Stored records:
+ + + + +

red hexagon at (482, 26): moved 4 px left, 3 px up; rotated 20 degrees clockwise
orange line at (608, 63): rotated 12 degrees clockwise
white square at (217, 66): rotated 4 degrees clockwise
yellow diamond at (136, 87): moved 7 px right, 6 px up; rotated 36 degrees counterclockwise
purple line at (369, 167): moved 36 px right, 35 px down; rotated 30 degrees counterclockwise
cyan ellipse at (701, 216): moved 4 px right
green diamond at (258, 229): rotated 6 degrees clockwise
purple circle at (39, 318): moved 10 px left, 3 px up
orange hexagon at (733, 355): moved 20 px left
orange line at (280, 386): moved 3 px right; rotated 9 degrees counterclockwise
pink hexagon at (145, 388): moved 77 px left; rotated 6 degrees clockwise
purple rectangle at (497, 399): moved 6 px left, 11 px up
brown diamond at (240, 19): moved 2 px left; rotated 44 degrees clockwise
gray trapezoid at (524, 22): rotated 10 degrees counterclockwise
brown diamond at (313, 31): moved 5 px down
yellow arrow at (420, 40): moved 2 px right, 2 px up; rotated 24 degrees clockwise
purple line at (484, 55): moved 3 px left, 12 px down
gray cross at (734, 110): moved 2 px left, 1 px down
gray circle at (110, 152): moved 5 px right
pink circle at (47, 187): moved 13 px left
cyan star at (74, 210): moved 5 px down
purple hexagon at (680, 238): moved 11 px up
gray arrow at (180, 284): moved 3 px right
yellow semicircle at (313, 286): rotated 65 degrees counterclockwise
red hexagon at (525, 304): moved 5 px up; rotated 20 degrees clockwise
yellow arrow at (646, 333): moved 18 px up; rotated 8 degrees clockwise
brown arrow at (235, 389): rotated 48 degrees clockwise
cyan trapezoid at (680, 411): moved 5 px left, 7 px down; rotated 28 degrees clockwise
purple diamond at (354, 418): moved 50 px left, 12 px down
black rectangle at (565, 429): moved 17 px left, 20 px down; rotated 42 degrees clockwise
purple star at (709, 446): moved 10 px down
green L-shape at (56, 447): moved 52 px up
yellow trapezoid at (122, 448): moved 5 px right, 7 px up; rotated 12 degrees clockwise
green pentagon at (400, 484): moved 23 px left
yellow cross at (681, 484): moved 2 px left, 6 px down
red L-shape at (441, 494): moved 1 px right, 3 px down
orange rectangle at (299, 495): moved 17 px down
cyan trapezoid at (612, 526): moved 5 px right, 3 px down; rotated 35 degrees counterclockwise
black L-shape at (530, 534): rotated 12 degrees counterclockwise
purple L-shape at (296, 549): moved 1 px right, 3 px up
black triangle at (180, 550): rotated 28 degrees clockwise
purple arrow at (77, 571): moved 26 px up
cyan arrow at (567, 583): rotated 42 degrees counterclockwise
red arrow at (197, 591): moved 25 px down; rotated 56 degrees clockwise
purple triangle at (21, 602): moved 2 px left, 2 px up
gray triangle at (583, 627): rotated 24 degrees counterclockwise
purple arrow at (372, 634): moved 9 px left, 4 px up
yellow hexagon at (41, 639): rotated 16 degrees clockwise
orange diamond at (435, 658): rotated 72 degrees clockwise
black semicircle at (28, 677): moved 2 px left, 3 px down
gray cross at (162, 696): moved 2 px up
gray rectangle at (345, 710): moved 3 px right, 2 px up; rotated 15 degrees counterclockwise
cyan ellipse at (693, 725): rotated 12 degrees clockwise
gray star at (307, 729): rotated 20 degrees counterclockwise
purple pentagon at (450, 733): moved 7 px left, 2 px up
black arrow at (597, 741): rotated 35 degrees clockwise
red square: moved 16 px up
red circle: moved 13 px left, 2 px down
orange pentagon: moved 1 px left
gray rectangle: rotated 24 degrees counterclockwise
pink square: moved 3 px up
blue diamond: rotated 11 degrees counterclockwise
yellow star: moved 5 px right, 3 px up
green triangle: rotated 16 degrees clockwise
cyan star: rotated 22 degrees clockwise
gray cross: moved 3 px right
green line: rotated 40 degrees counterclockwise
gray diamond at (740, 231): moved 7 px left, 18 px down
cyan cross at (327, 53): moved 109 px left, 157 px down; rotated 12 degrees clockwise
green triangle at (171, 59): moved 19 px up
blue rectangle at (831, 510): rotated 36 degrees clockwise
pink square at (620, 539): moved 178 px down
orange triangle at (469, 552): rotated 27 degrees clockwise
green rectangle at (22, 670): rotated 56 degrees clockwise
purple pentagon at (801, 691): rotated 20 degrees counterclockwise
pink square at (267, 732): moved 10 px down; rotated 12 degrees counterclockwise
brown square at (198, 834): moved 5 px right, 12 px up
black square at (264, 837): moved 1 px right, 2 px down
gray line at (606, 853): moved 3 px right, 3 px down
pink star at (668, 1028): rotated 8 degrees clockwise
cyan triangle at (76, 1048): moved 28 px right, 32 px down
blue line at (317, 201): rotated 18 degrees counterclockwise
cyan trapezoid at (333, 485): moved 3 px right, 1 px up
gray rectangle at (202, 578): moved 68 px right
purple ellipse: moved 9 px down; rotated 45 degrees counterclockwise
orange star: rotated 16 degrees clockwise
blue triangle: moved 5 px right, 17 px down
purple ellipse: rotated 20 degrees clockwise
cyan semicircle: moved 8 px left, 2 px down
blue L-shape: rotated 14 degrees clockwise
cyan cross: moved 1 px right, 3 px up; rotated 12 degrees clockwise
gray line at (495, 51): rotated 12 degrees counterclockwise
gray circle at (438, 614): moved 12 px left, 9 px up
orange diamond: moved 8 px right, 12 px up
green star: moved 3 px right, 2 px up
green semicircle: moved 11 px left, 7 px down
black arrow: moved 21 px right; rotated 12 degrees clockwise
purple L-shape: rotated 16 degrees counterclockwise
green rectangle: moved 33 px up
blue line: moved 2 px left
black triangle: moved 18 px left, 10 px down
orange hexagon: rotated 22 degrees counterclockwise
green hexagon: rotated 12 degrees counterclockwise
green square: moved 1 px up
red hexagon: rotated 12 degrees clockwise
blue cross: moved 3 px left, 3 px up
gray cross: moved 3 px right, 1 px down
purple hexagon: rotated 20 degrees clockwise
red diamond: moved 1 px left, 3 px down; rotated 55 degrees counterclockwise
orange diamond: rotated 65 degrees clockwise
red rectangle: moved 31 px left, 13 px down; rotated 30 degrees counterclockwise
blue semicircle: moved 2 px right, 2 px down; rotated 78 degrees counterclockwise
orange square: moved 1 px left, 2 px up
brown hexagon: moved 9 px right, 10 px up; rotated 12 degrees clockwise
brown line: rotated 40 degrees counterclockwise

+ + + + +

Stated exercise: Rewrite every item above with each "counterclockwise" changed to "anticlockwise" and everything else left the same.

Finished exercise:
red hexagon at (482, 26): moved 4 px left, 3 px up; rotated 20 degrees clockwise
orange line at (608, 63): rotated 12 degrees clockwise
white square at (217, 66): rotated 4 degrees clockwise
yellow diamond at (136, 87): moved 7 px right, 6 px up; rotated 36 degrees anticlockwise
purple line at (369, 167): moved 36 px right, 35 px down; rotated 30 degrees anticlockwise
cyan ellipse at (701, 216): moved 4 px right
green diamond at (258, 229): rotated 6 degrees clockwise
purple circle at (39, 318): moved 10 px left, 3 px up
orange hexagon at (733, 355): moved 20 px left
orange line at (280, 386): moved 3 px right; rotated 9 degrees anticlockwise
pink hexagon at (145, 388): moved 77 px left; rotated 6 degrees clockwise
purple rectangle at (497, 399): moved 6 px left, 11 px up
brown diamond at (240, 19): moved 2 px left; rotated 44 degrees clockwise
gray trapezoid at (524, 22): rotated 10 degrees anticlockwise
brown diamond at (313, 31): moved 5 px down
yellow arrow at (420, 40): moved 2 px right, 2 px up; rotated 24 degrees clockwise
purple line at (484, 55): moved 3 px left, 12 px down
gray cross at (734, 110): moved 2 px left, 1 px down
gray circle at (110, 152): moved 5 px right
pink circle at (47, 187): moved 13 px left
cyan star at (74, 210): moved 5 px down
purple hexagon at (680, 238): moved 11 px up
gray arrow at (180, 284): moved 3 px right
yellow semicircle at (313, 286): rotated 65 degrees anticlockwise
red hexagon at (525, 304): moved 5 px up; rotated 20 degrees clockwise
yellow arrow at (646, 333): moved 18 px up; rotated 8 degrees clockwise
brown arrow at (235, 389): rotated 48 degrees clockwise
cyan trapezoid at (680, 411): moved 5 px left, 7 px down; rotated 28 degrees clockwise
purple diamond at (354, 418): moved 50 px left, 12 px down
black rectangle at (565, 429): moved 17 px left, 20 px down; rotated 42 degrees clockwise
purple star at (709, 446): moved 10 px down
green L-shape at (56, 447): moved 52 px up
yellow trapezoid at (122, 448): moved 5 px right, 7 px up; rotated 12 degrees clockwise
green pentagon at (400, 484): moved 23 px left
yellow cross at (681, 484): moved 2 px left, 6 px down
red L-shape at (441, 494): moved 1 px right, 3 px down
orange rectangle at (299, 495): moved 17 px down
cyan trapezoid at (612, 526): moved 5 px right, 3 px down; rotated 35 degrees anticlockwise
black L-shape at (530, 534): rotated 12 degrees anticlockwise
purple L-shape at (296, 549): moved 1 px right, 3 px up
black triangle at (180, 550): rotated 28 degrees clockwise
purple arrow at (77, 571): moved 26 px up
cyan arrow at (567, 583): rotated 42 degrees anticlockwise
red arrow at (197, 591): moved 25 px down; rotated 56 degrees clockwise
purple triangle at (21, 602): moved 2 px left, 2 px up
gray triangle at (583, 627): rotated 24 degrees anticlockwise
purple arrow at (372, 634): moved 9 px left, 4 px up
yellow hexagon at (41, 639): rotated 16 degrees clockwise
orange diamond at (435, 658): rotated 72 degrees clockwise
black semicircle at (28, 677): moved 2 px left, 3 px down
gray cross at (162, 696): moved 2 px up
gray rectangle at (345, 710): moved 3 px right, 2 px up; rotated 15 degrees anticlockwise
cyan ellipse at (693, 725): rotated 12 degrees clockwise
gray star at (307, 729): rotated 20 degrees anticlockwise
purple pentagon at (450, 733): moved 7 px left, 2 px up
black arrow at (597, 741): rotated 35 degrees clockwise
red square: moved 16 px up
red circle: moved 13 px left, 2 px down
orange pentagon: moved 1 px left
gray rectangle: rotated 24 degrees anticlockwise
pink square: moved 3 px up
blue diamond: rotated 11 degrees anticlockwise
yellow star: moved 5 px right, 3 px up
green triangle: rotated 16 degrees clockwise
cyan star: rotated 22 degrees clockwise
gray cross: moved 3 px right
green line: rotated 40 degrees anticlockwise
gray diamond at (740, 231): moved 7 px left, 18 px down
cyan cross at (327, 53): moved 109 px left, 157 px down; rotated 12 degrees clockwise
green triangle at (171, 59): moved 19 px up
blue rectangle at (831, 510): rotated 36 degrees clockwise
pink square at (620, 539): moved 178 px down
orange triangle at (469, 552): rotated 27 degrees clockwise
green rectangle at (22, 670): rotated 56 degrees clockwise
purple pentagon at (801, 691): rotated 20 degrees anticlockwise
pink square at (267, 732): moved 10 px down; rotated 12 degrees anticlockwise
brown square at (198, 834): moved 5 px right, 12 px up
black square at (264, 837): moved 1 px right, 2 px down
gray line at (606, 853): moved 3 px right, 3 px down
pink star at (668, 1028): rotated 8 degrees clockwise
cyan triangle at (76, 1048): moved 28 px right, 32 px down
blue line at (317, 201): rotated 18 degrees anticlockwise
cyan trapezoid at (333, 485): moved 3 px right, 1 px up
gray rectangle at (202, 578): moved 68 px right
purple ellipse: moved 9 px down; rotated 45 degrees anticlockwise
orange star: rotated 16 degrees clockwise
blue triangle: moved 5 px right, 17 px down
purple ellipse: rotated 20 degrees clockwise
cyan semicircle: moved 8 px left, 2 px down
blue L-shape: rotated 14 degrees clockwise
cyan cross: moved 1 px right, 3 px up; rotated 12 degrees clockwise
gray line at (495, 51): rotated 12 degrees anticlockwise
gray circle at (438, 614): moved 12 px left, 9 px up
orange diamond: moved 8 px right, 12 px up
green star: moved 3 px right, 2 px up
green semicircle: moved 11 px left, 7 px down
black arrow: moved 21 px right; rotated 12 degrees clockwise
purple L-shape: rotated 16 degrees anticlockwise
green rectangle: moved 33 px up
blue line: moved 2 px left
black triangle: moved 18 px left, 10 px down
orange hexagon: rotated 22 degrees anticlockwise
green hexagon: rotated 12 degrees anticlockwise
green square: moved 1 px up
red hexagon: rotated 12 degrees clockwise
blue cross: moved 3 px left, 3 px up
gray cross: moved 3 px right, 1 px down
purple hexagon: rotated 20 degrees clockwise
red diamond: moved 1 px left, 3 px down; rotated 55 degrees anticlockwise
orange diamond: rotated 65 degrees clockwise
red rectangle: moved 31 px left, 13 px down; rotated 30 degrees anticlockwise
blue semicircle: moved 2 px right, 2 px down; rotated 78 degrees anticlockwise
orange square: moved 1 px left, 2 px up
brown hexagon: moved 9 px right, 10 px up; rotated 12 degrees clockwise
brown line: rotated 40 degrees anticlockwise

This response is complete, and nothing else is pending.